# Exercise goal
Go through the entries below and print, exactly, the lines starting at the one with "DIGITS3 pin CLK: D7 -> D3" and ending at the one with "RGB pin B: TX -> D5", keeping both ends and no others.

# Entries shown
============

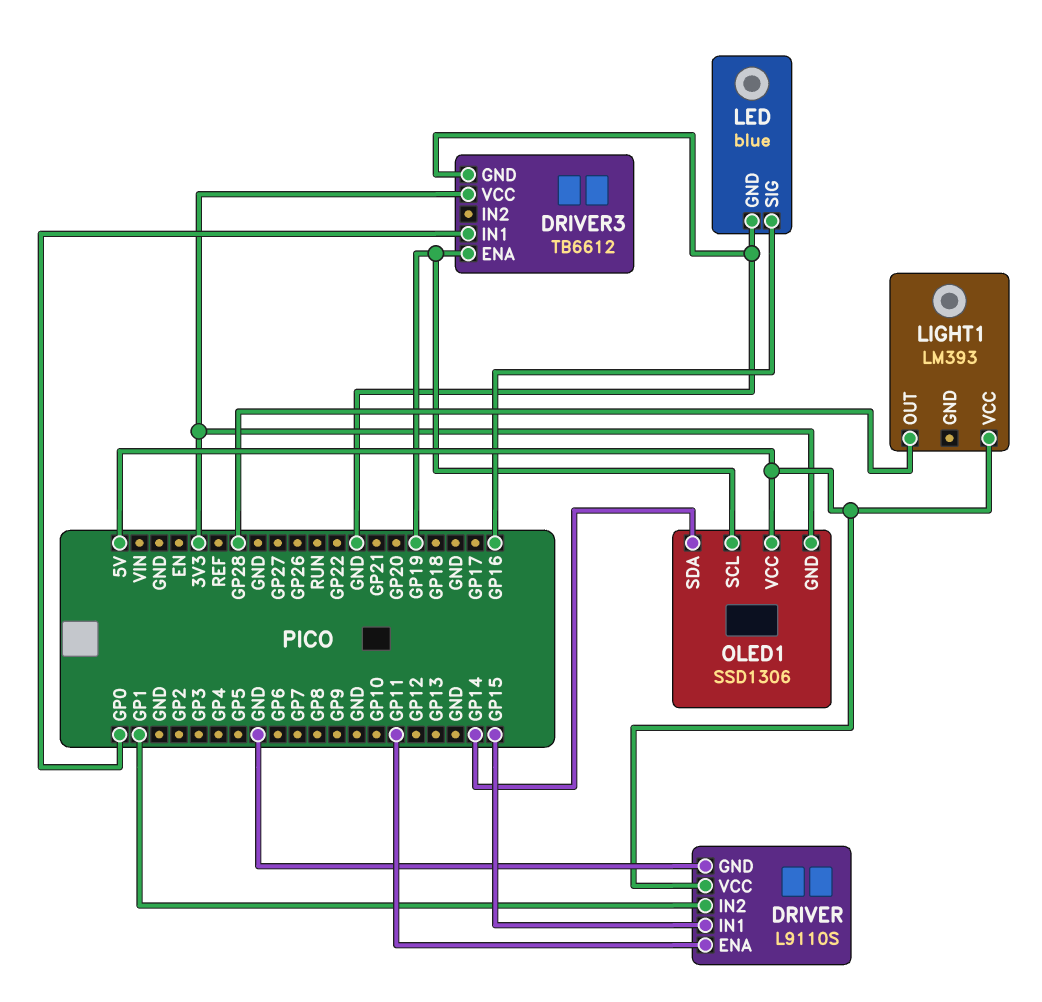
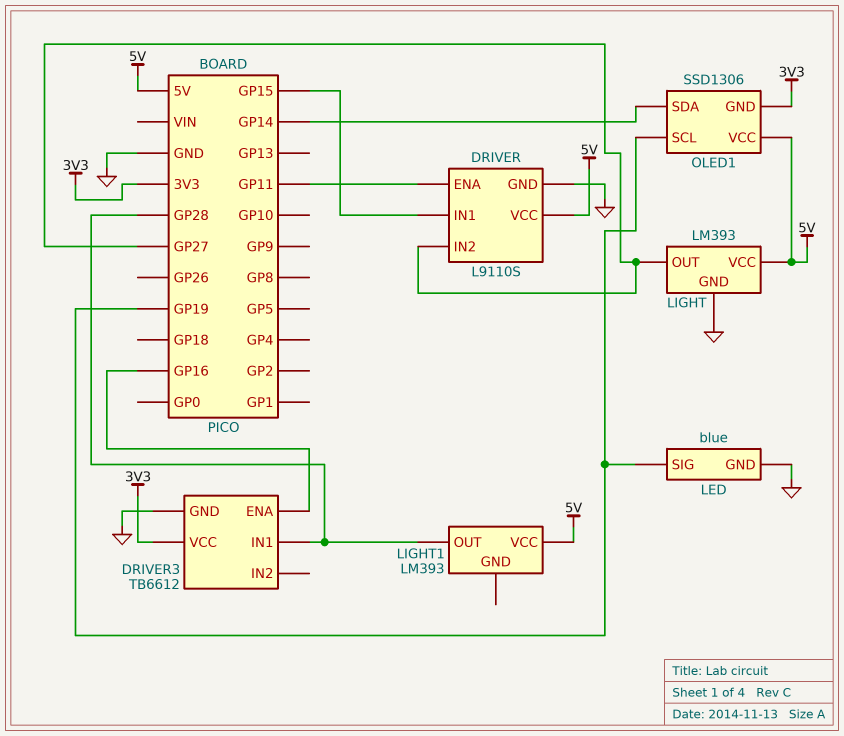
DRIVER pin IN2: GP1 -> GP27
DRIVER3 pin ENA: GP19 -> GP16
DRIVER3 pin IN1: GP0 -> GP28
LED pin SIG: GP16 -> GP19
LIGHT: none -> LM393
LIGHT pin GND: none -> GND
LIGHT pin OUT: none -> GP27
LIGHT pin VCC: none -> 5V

============

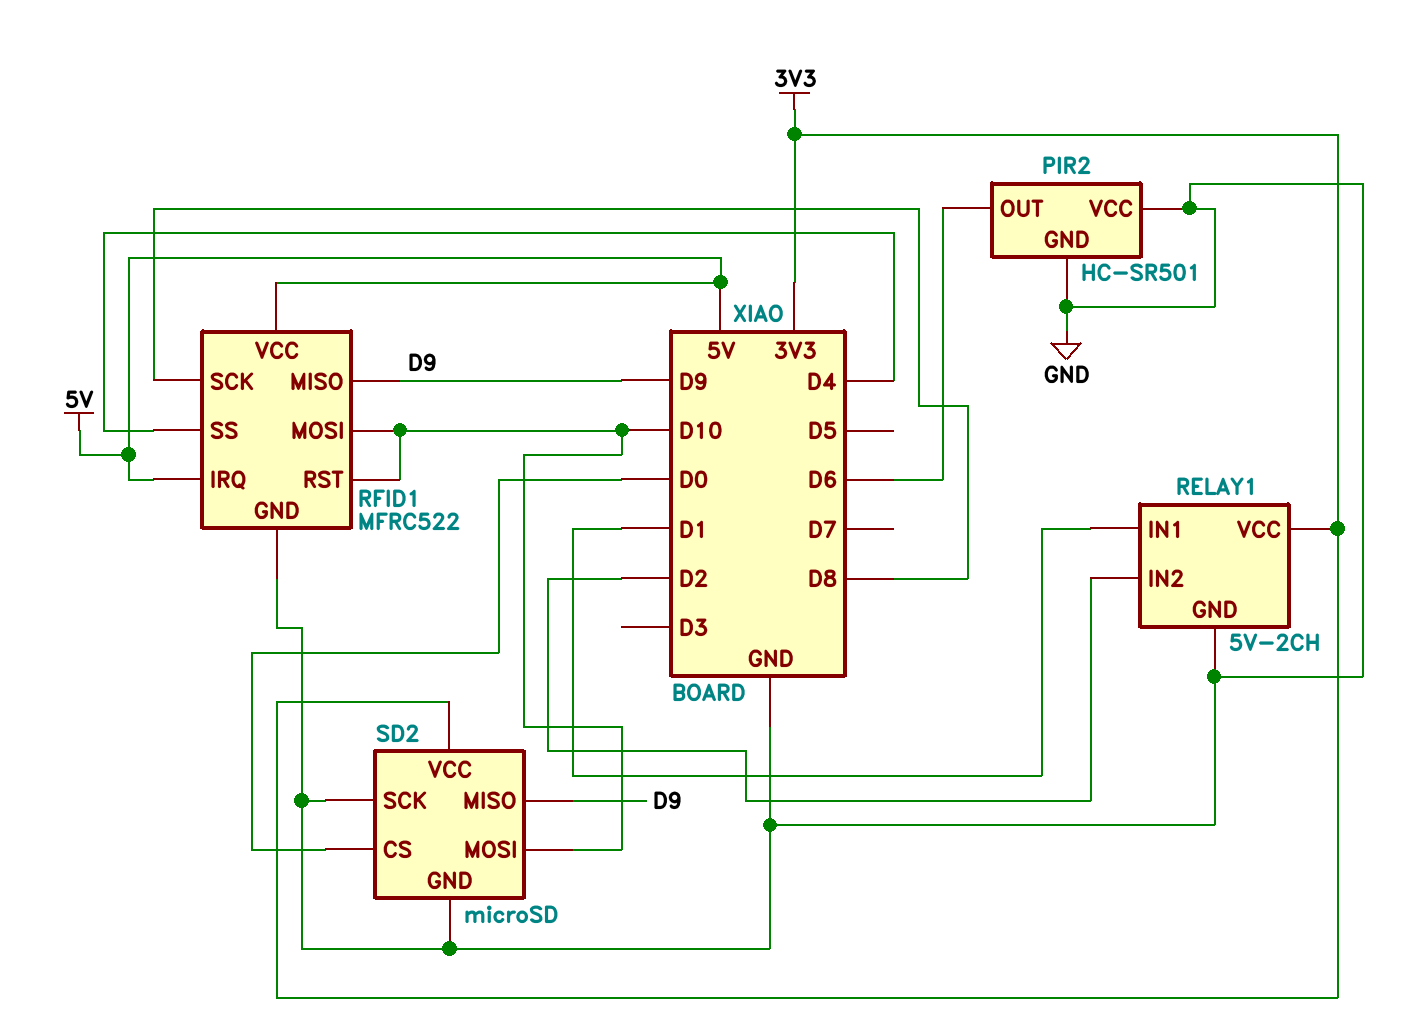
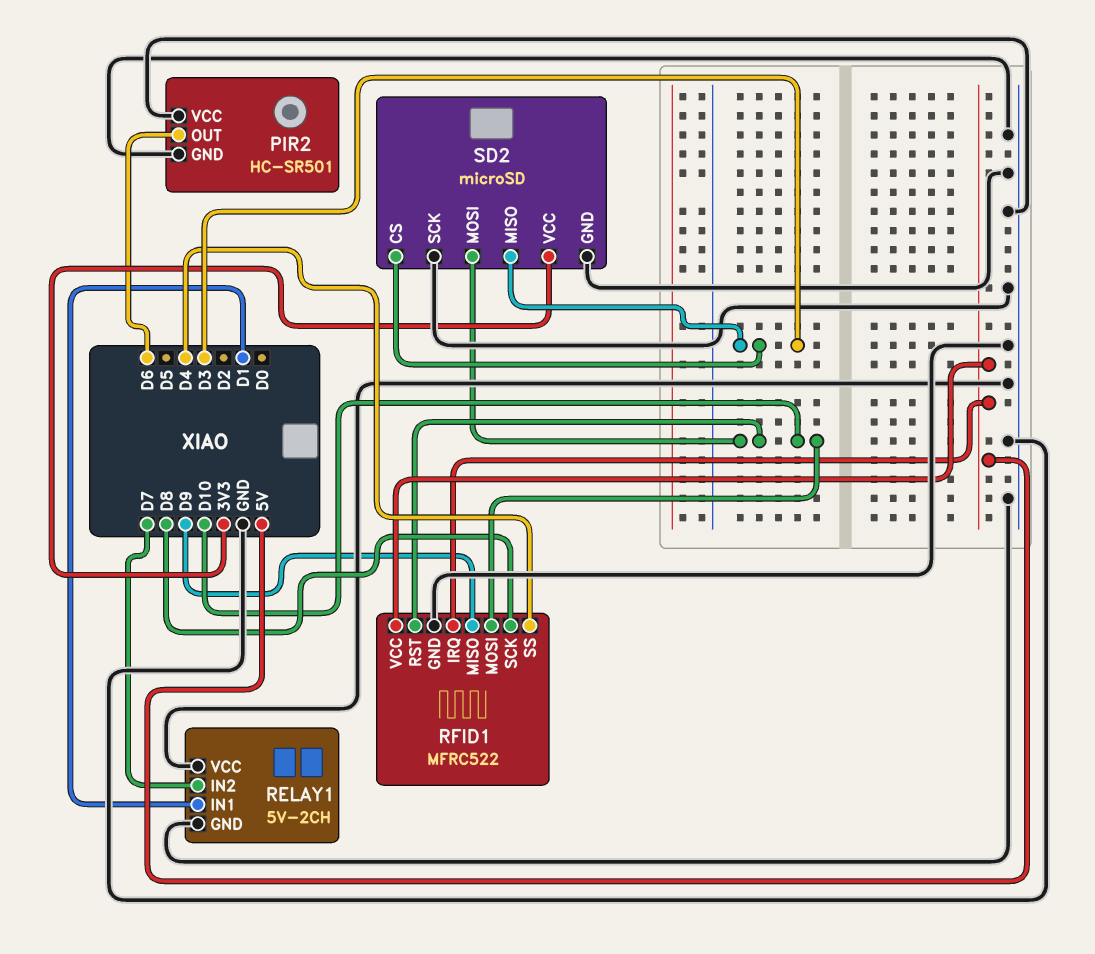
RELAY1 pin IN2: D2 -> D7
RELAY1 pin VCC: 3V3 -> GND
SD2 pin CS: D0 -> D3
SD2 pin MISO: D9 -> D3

============

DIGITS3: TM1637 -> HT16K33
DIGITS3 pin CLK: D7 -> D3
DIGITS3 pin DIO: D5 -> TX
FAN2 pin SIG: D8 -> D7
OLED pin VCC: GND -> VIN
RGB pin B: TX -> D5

============

# Expected answer
DIGITS3 pin CLK: D7 -> D3
DIGITS3 pin DIO: D5 -> TX
FAN2 pin SIG: D8 -> D7
OLED pin VCC: GND -> VIN
RGB pin B: TX -> D5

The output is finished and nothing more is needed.